═══ Study material ═══
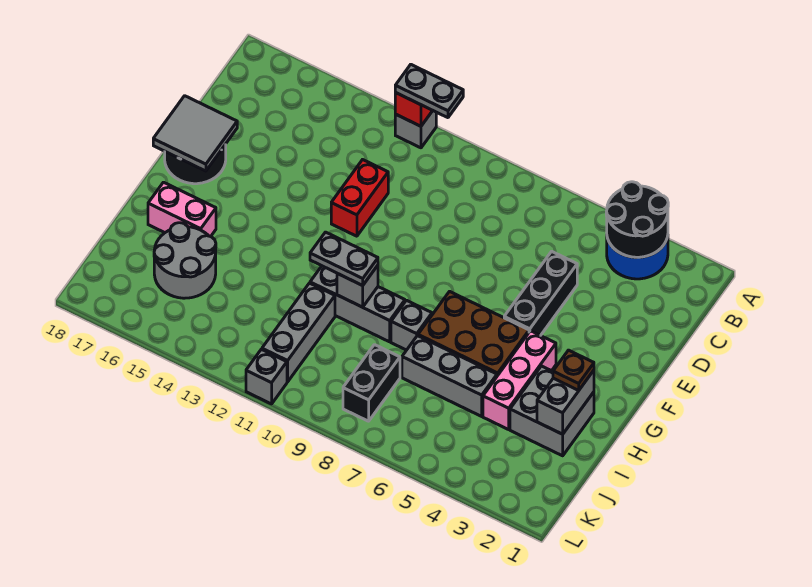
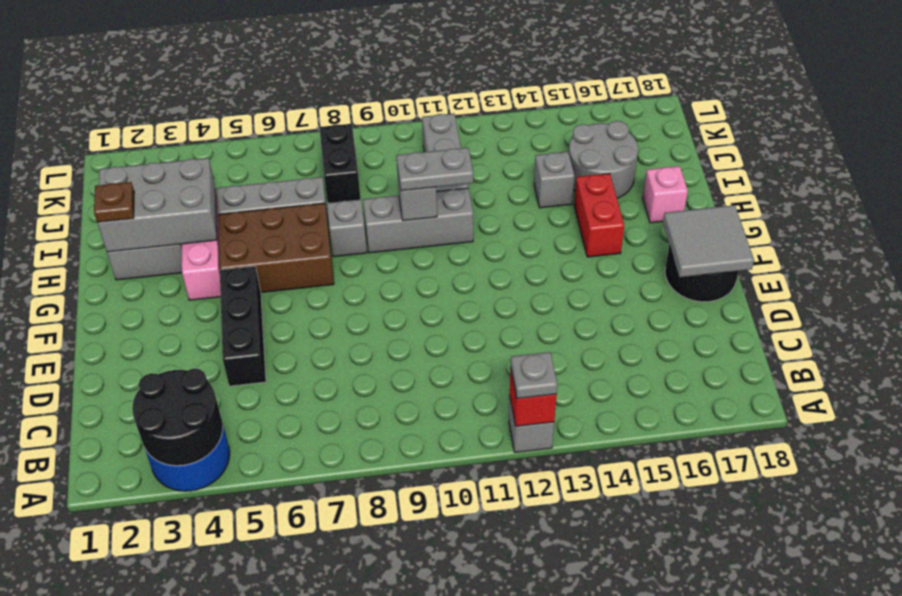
grey plate A11:A12 level 3 -> grey plate A12 level 3
red brick D12:E12 level 1 -> red brick G15:H15 level 1
grey brick H2:I2 level 2 -> grey brick H2:I4 level 2
pink brick H16:H17 level 1 -> pink brick H17 level 1
grey brick L11 level 1 -> grey brick I14 level 1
═══
Leave the pictures out and reproduce all of the records exactly.

grey plate A11:A12 level 3 -> grey plate A12 level 3
red brick D12:E12 level 1 -> red brick G15:H15 level 1
grey brick H2:I2 level 2 -> grey brick H2:I4 level 2
pink brick H16:H17 level 1 -> pink brick H17 level 1
grey brick L11 level 1 -> grey brick I14 level 1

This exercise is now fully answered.